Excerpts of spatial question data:
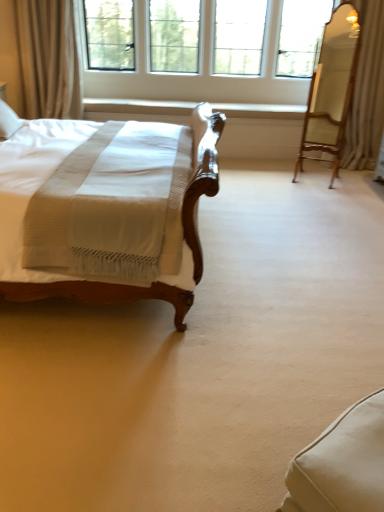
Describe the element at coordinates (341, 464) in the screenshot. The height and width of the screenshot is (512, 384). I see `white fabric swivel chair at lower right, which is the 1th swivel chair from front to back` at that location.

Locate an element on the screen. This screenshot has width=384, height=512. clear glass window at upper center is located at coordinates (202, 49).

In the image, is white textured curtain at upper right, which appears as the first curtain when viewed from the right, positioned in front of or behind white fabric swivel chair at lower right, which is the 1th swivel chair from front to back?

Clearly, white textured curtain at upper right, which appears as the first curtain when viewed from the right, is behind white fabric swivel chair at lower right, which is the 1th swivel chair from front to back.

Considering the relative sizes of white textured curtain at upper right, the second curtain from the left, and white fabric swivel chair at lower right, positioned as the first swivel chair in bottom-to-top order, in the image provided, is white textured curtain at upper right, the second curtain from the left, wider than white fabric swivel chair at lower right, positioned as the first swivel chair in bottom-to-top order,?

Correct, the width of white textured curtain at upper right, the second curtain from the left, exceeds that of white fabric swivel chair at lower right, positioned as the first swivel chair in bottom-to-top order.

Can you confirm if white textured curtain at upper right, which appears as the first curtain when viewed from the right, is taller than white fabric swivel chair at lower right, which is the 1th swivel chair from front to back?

» What you will do: Format everything from the line containing "Correct, the width" down to the end of the listing above as a numbered list, leaving out blank lines.

» Exercise solution:
1. Correct, the width of white textured curtain at upper right, the second curtain from the left, exceeds that of white fabric swivel chair at lower right, positioned as the first swivel chair in bottom-to-top order.
2. Can you confirm if white textured curtain at upper right, which appears as the first curtain when viewed from the right, is taller than white fabric swivel chair at lower right, which is the 1th swivel chair from front to back?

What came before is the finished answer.